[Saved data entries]

━━━━━━━━━━━━━━━━━━━━━━━━━━━━━━

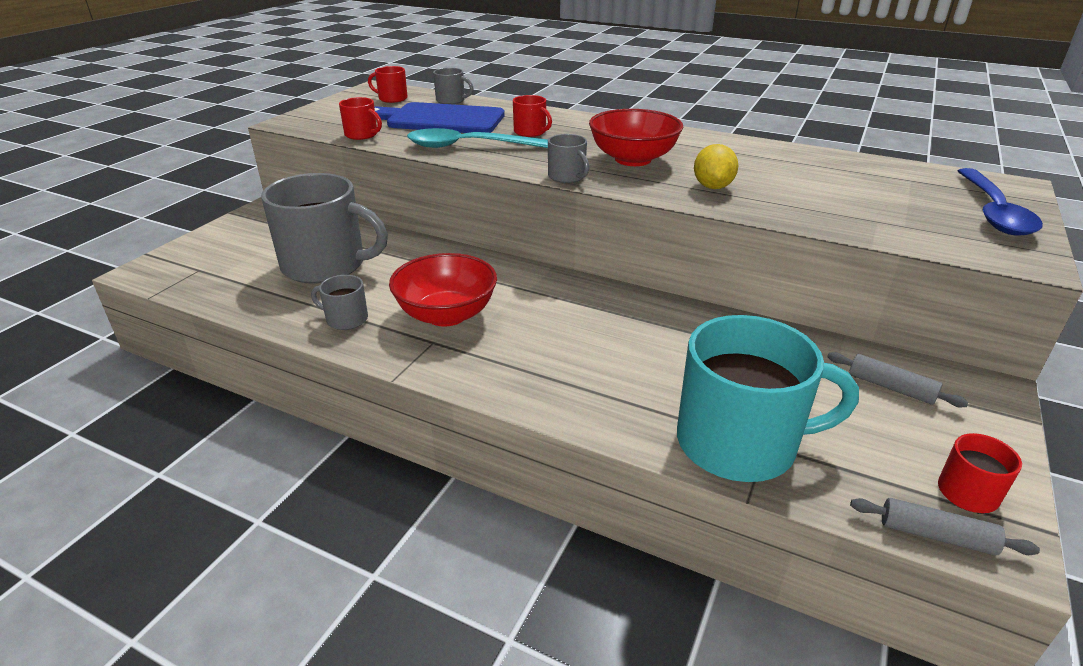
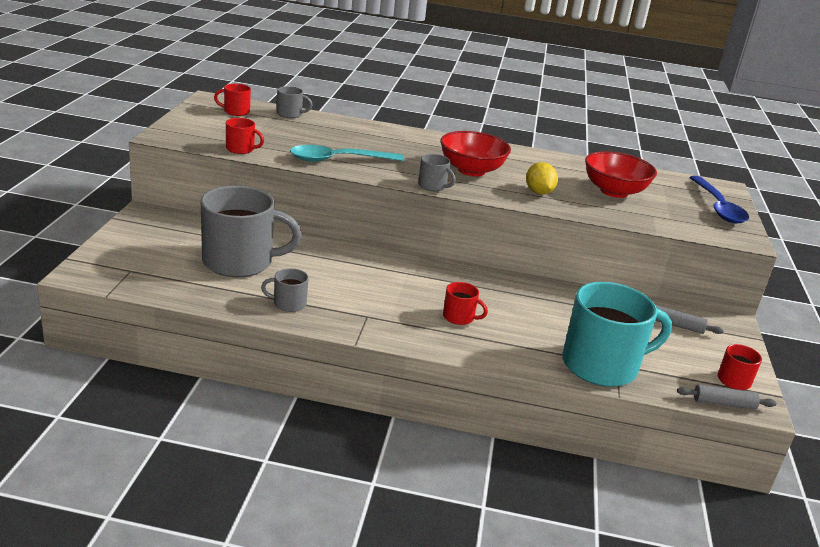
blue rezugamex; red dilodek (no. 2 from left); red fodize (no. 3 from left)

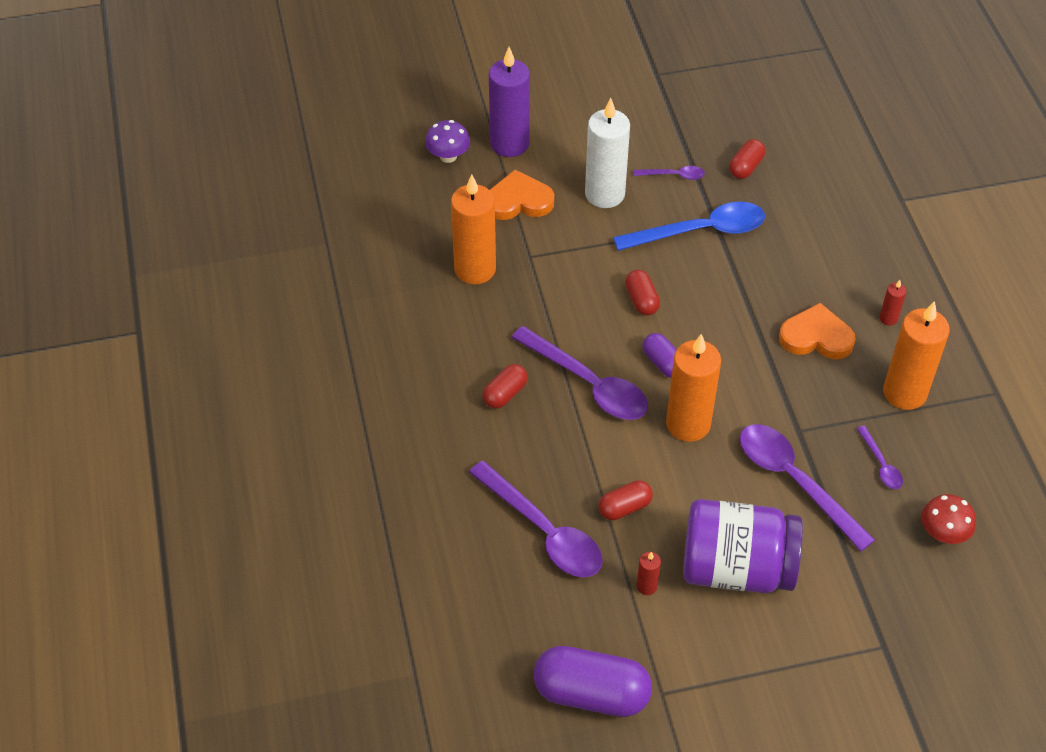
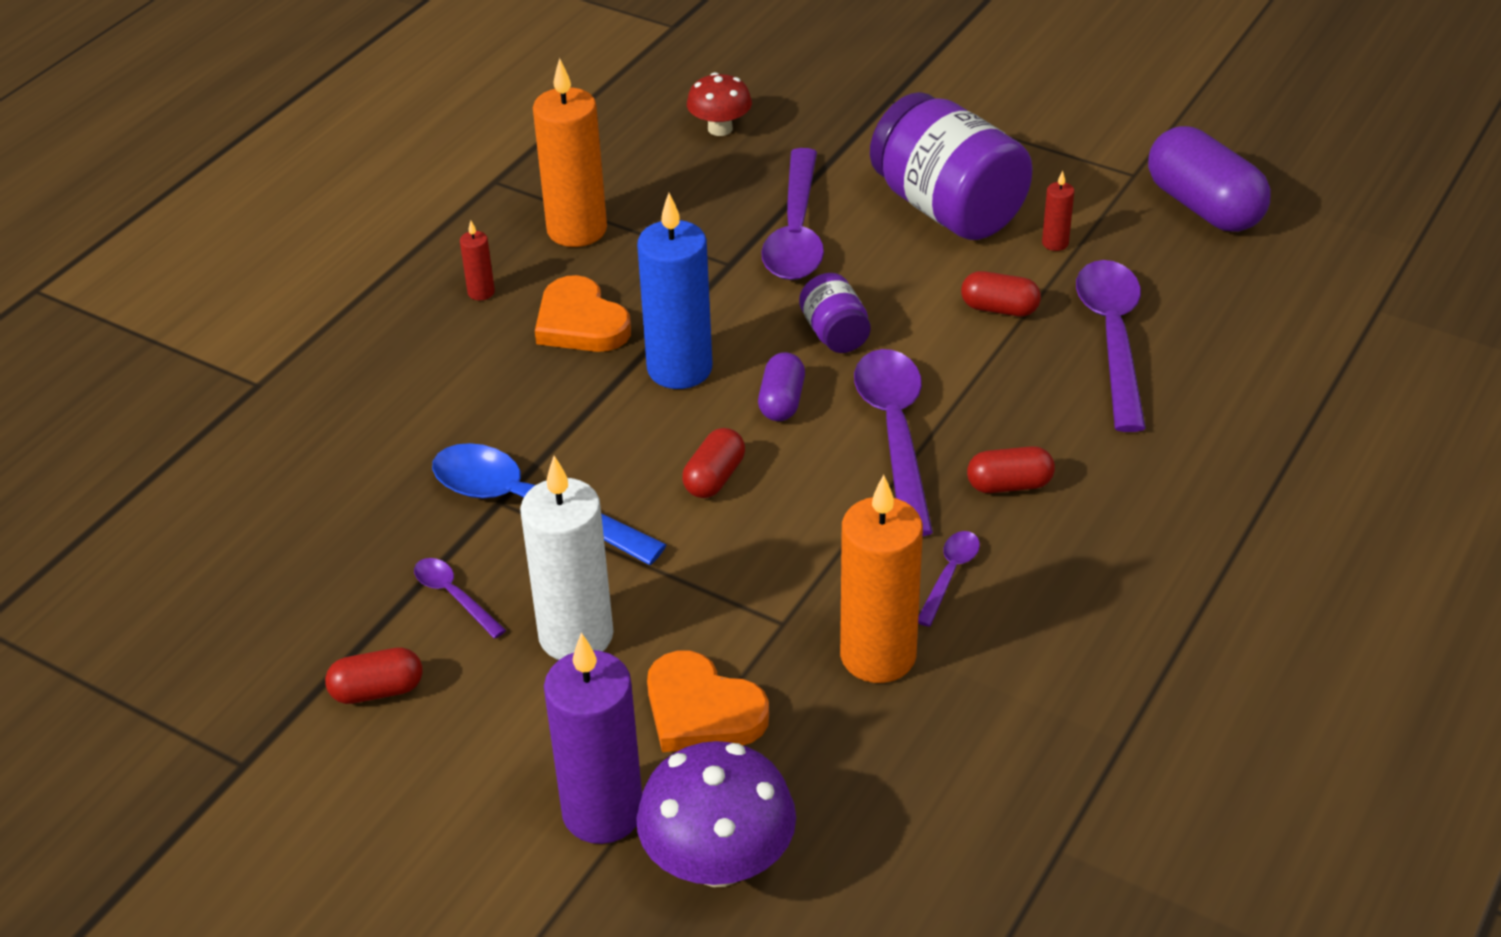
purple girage; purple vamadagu (no. 1 from left); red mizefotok (no. 1 from left); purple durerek (no. 4 from left); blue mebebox

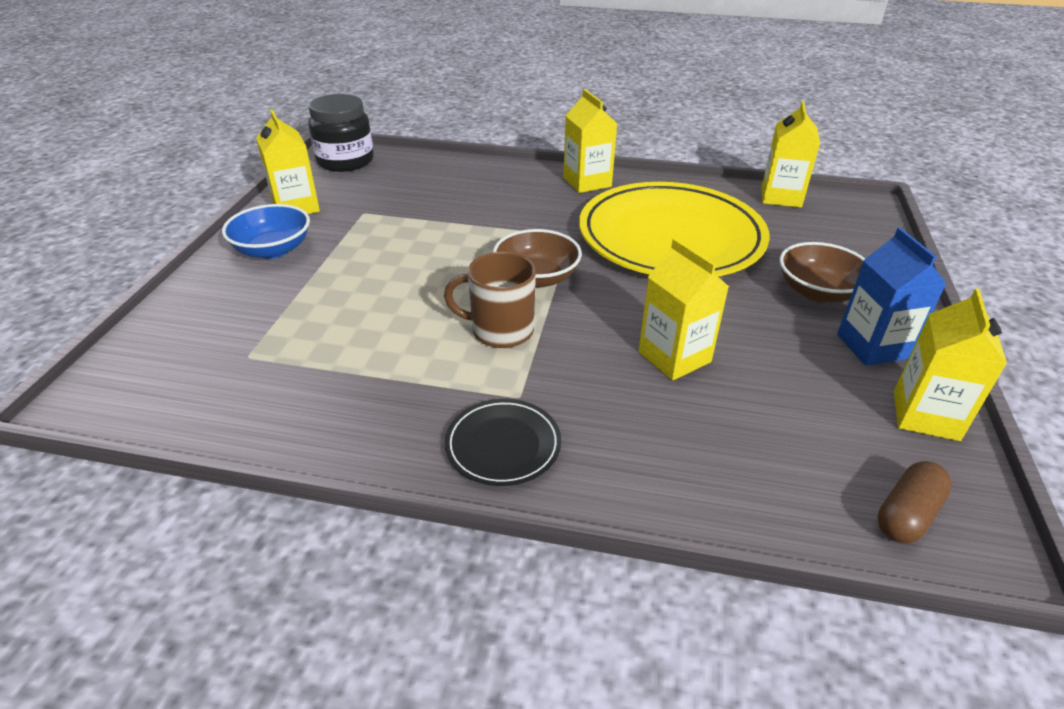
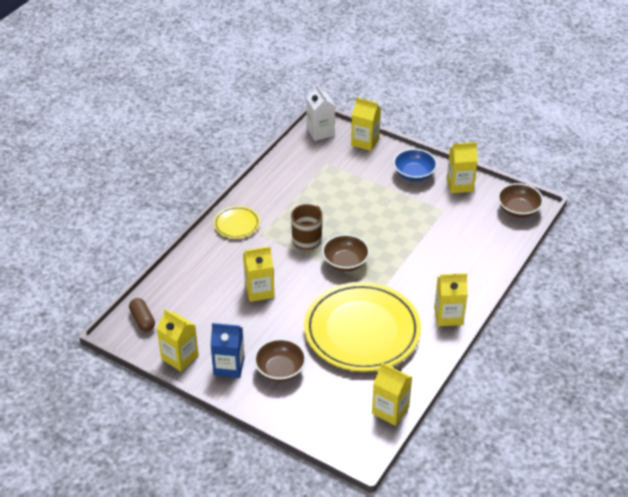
brown dilodek (no. 3 from left); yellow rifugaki (no. 1 from left); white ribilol; yellow ribilol (no. 3 from left)

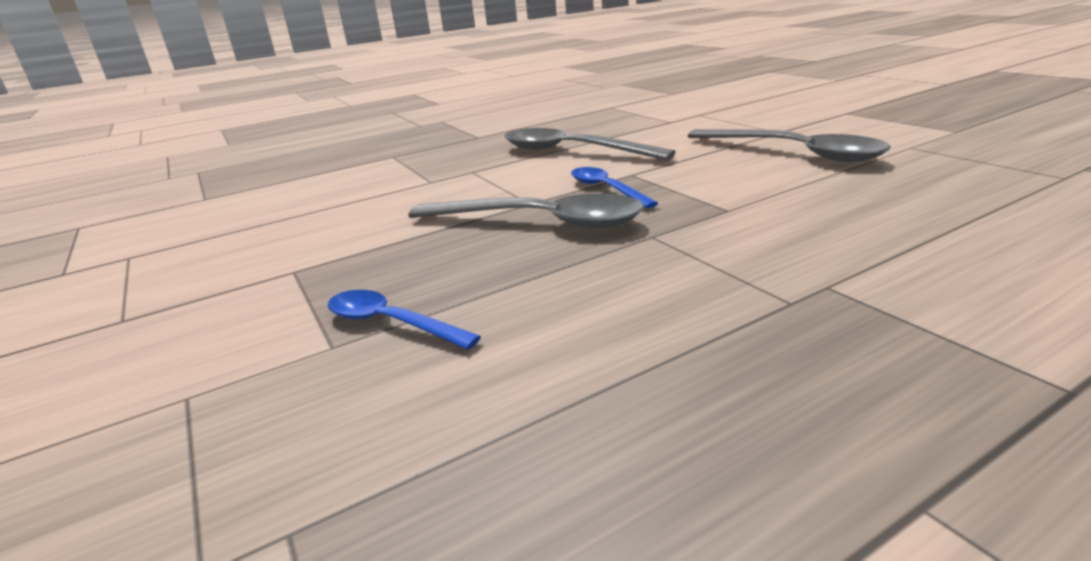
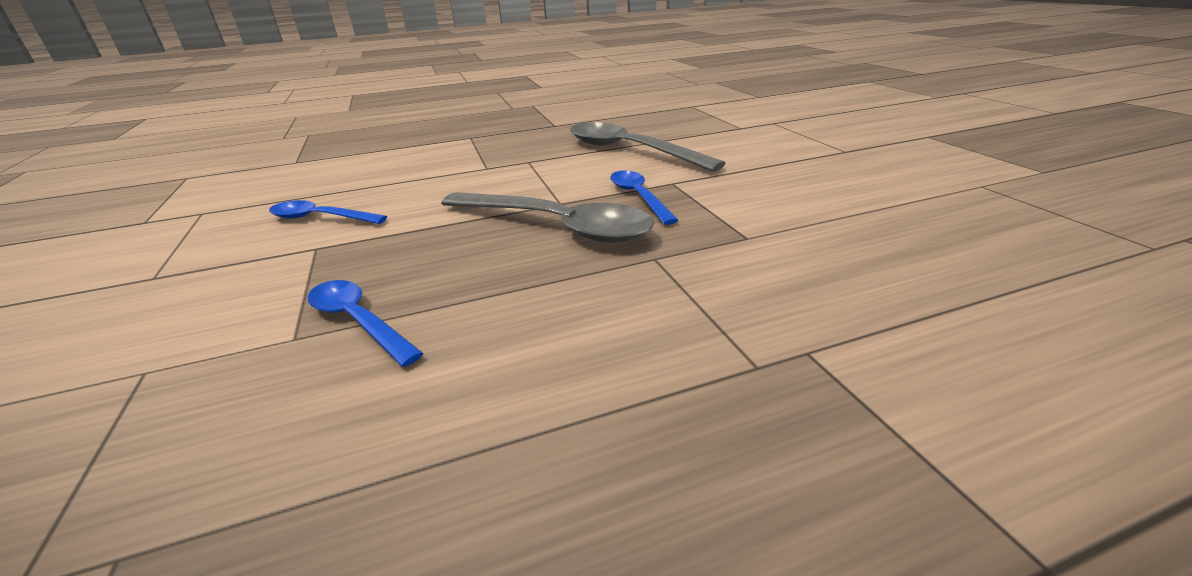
grey durerek (no. 3 from left in the first image); blue durerek (no. 1 from left)

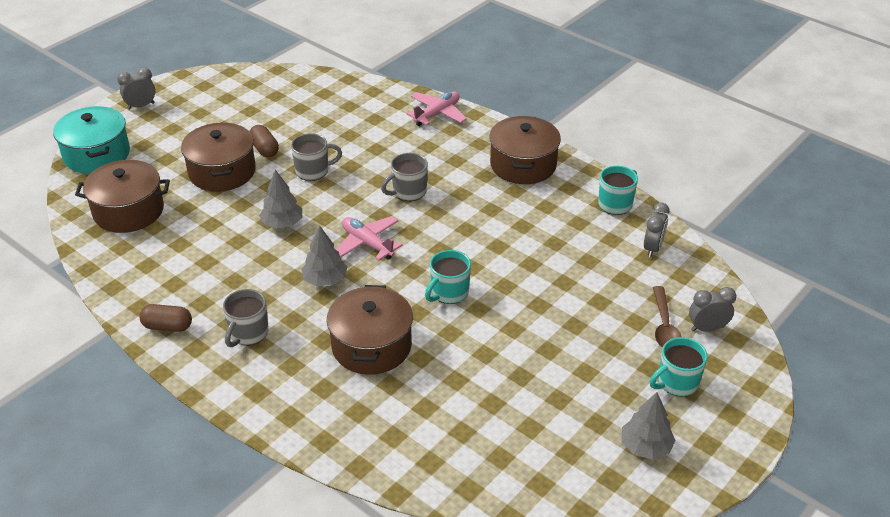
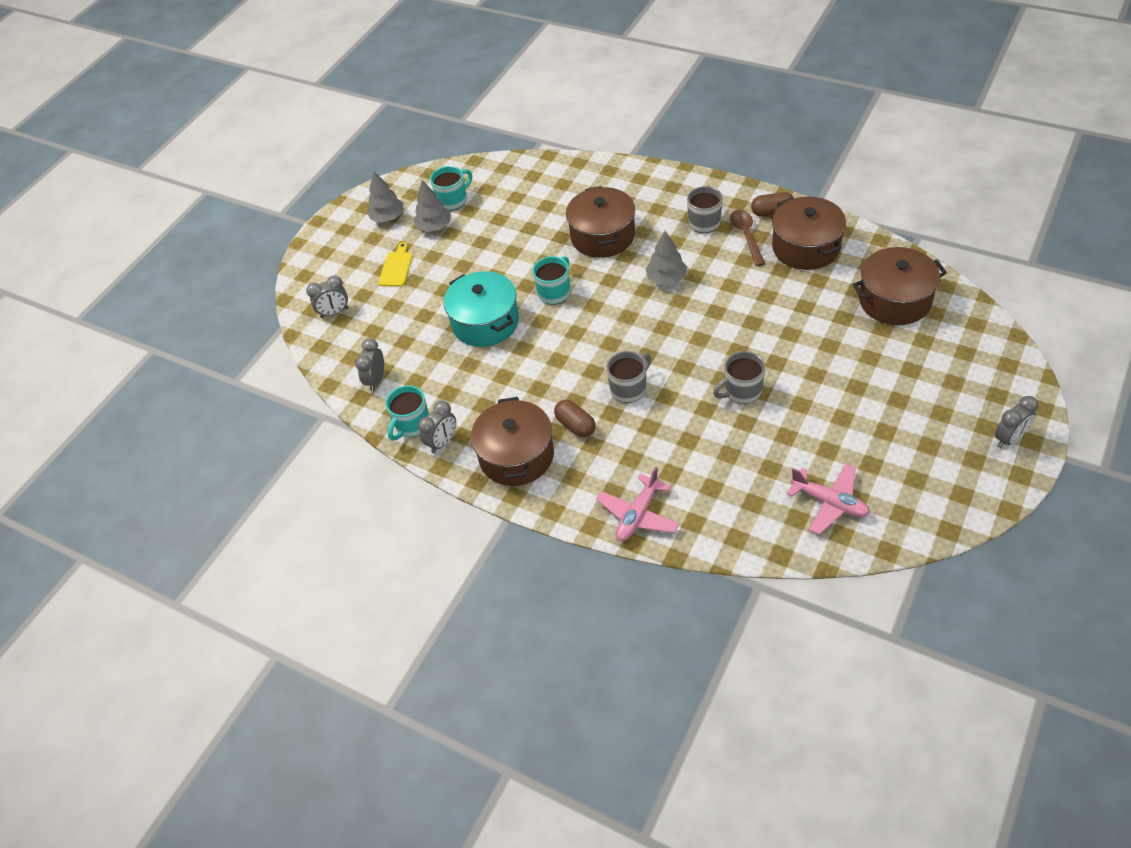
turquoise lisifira; brown lisifira (no. 3 from left); brown mizefotok (no. 1 from left); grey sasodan (no. 2 from left); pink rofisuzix (no. 2 from left); turquoise fodize (no. 2 from left); brown durerek; yellow rezugamex; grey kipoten (no. 3 from left)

━━━━━━━━━━━━━━━━━━━━━━━━━━━━━━

Task instructions:
Write out the entries again, word for word. No images.

Answer below:
blue rezugamex; red dilodek (no. 2 from left); red fodize (no. 3 from left)

purple girage; purple vamadagu (no. 1 from left); red mizefotok (no. 1 from left); purple durerek (no. 4 from left); blue mebebox

brown dilodek (no. 3 from left); yellow rifugaki (no. 1 from left); white ribilol; yellow ribilol (no. 3 from left)

grey durerek (no. 3 from left in the first image); blue durerek (no. 1 from left)

turquoise lisifira; brown lisifira (no. 3 from left); brown mizefotok (no. 1 from left); grey sasodan (no. 2 from left); pink rofisuzix (no. 2 from left); turquoise fodize (no. 2 from left); brown durerek; yellow rezugamex; grey kipoten (no. 3 from left)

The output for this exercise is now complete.